(Spatial reasoning data)
=== Section Start ===

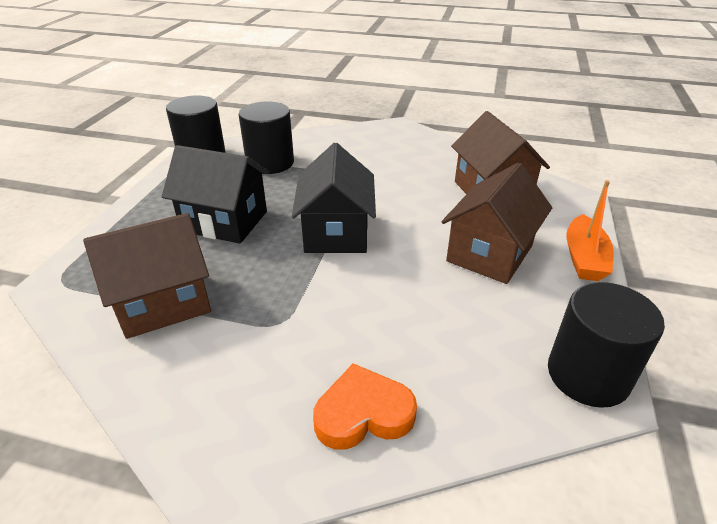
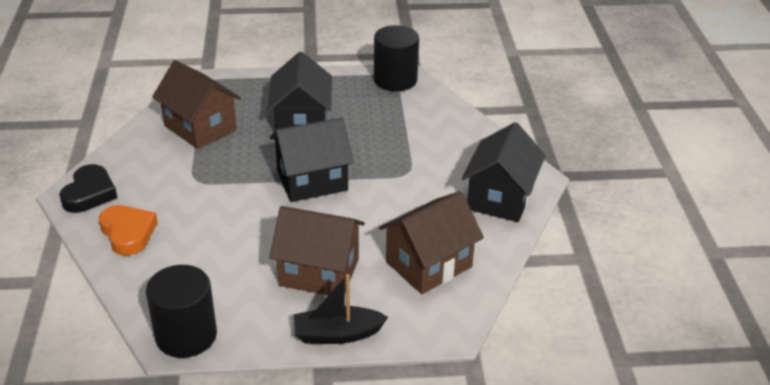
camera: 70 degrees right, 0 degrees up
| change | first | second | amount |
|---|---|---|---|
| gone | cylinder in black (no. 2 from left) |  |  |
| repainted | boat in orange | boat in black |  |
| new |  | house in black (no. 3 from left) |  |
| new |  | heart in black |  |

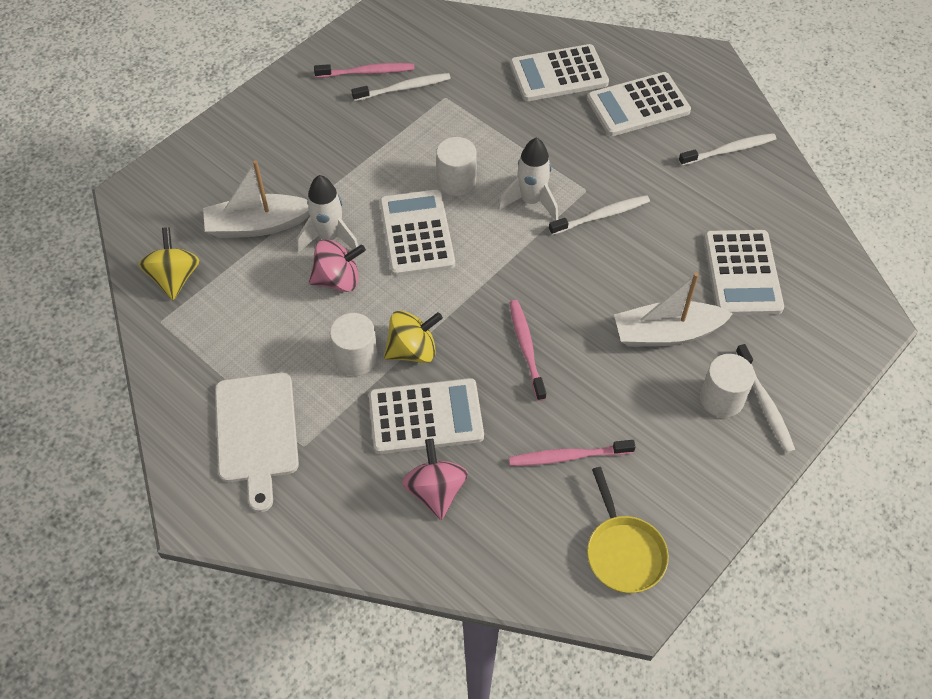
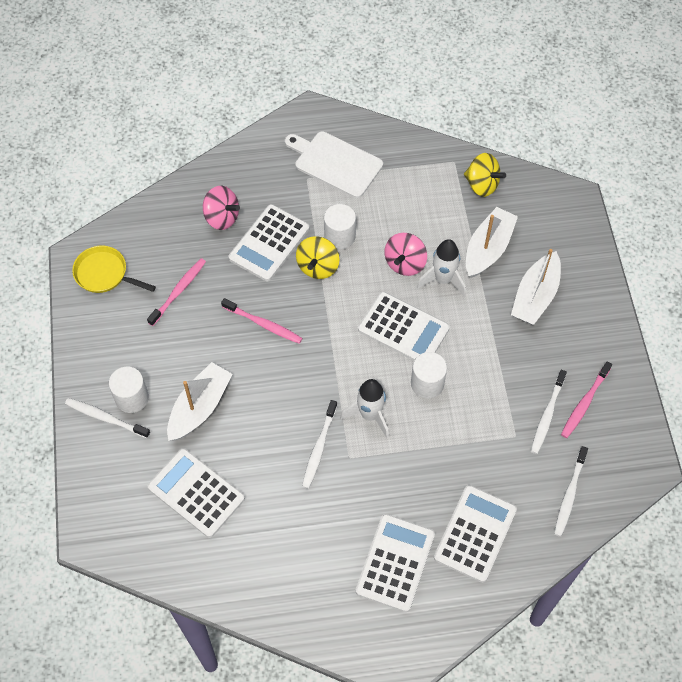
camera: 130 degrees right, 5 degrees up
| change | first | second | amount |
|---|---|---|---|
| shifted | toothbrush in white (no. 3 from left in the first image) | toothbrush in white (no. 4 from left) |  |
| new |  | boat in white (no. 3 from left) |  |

=== Section End ===
=== Section Start ===

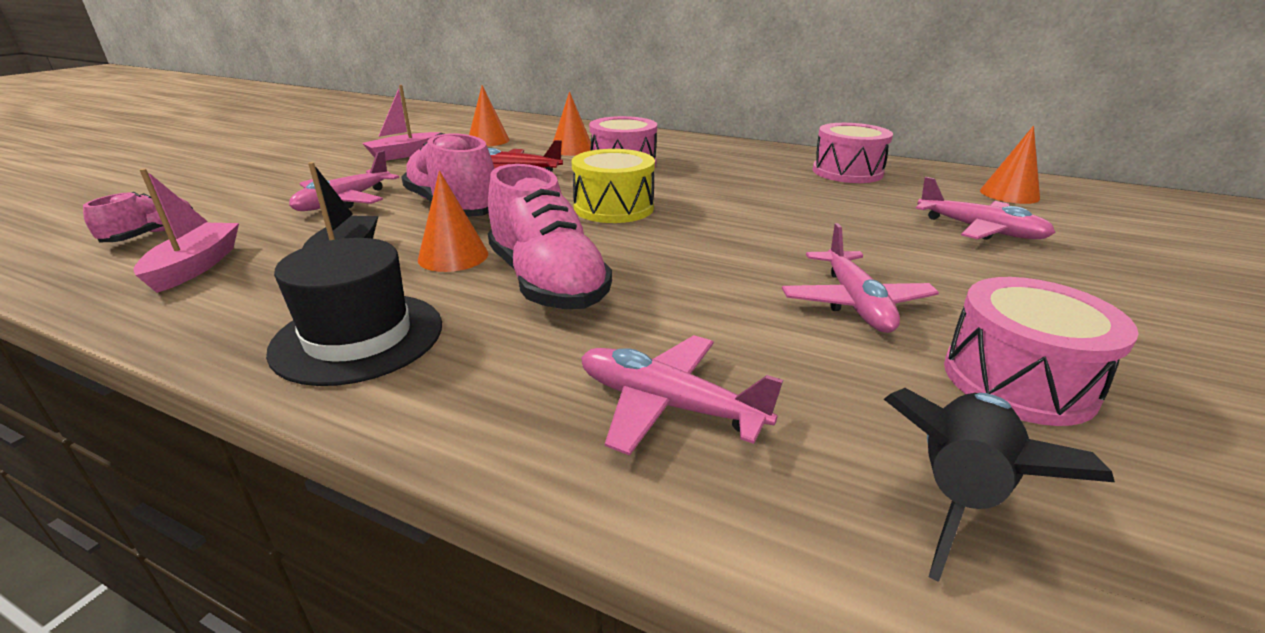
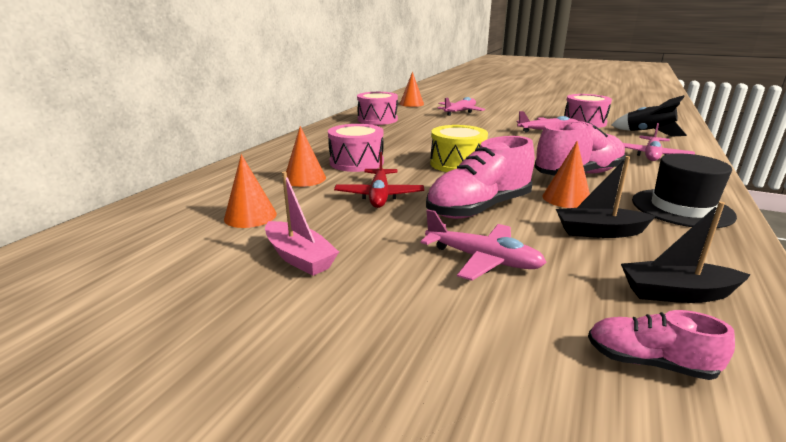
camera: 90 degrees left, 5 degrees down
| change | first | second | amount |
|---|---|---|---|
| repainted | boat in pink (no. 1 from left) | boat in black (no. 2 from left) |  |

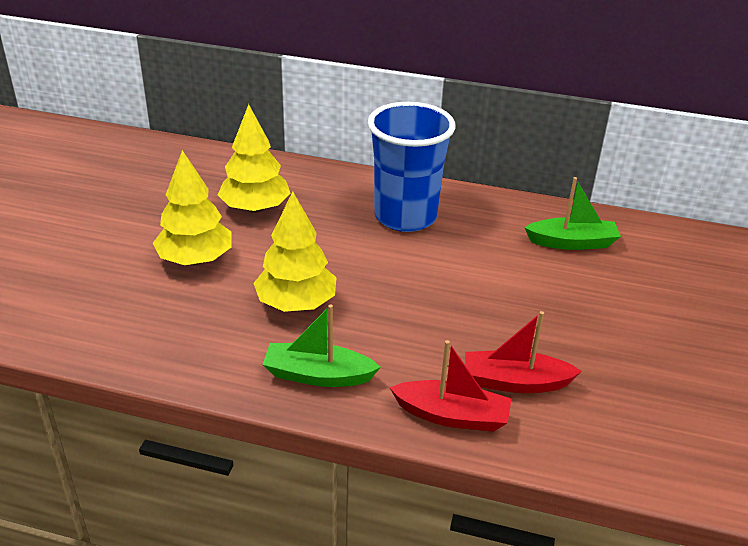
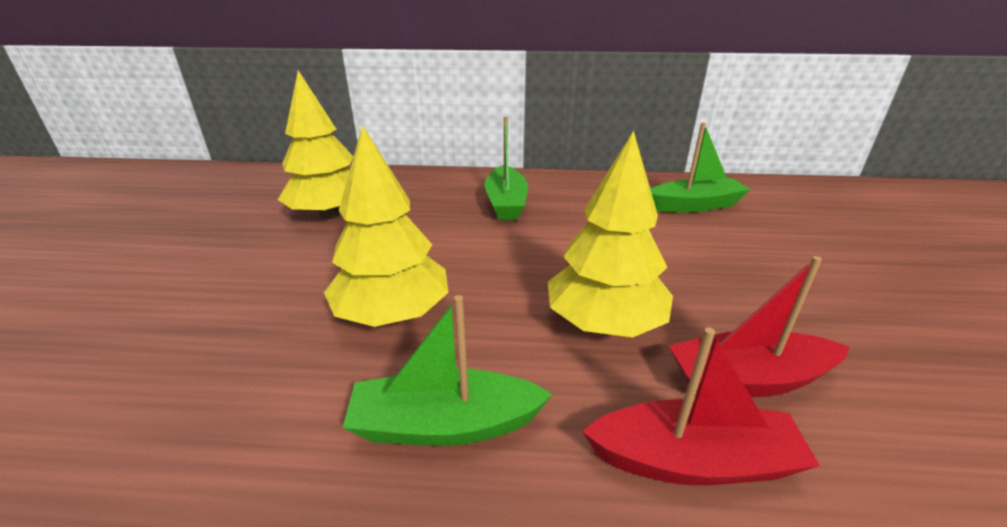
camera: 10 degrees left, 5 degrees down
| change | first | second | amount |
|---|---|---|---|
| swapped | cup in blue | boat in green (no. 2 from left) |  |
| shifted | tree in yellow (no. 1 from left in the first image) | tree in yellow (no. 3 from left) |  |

=== Section End ===

### PROBLEM:
The lines holding the word "shifted" are the answer. Find them in the entries and copy them.

### ANSWER:
| shifted | toothbrush in white (no. 3 from left in the first image) | toothbrush in white (no. 4 from left) |  |
| shifted | tree in yellow (no. 1 from left in the first image) | tree in yellow (no. 3 from left) |  |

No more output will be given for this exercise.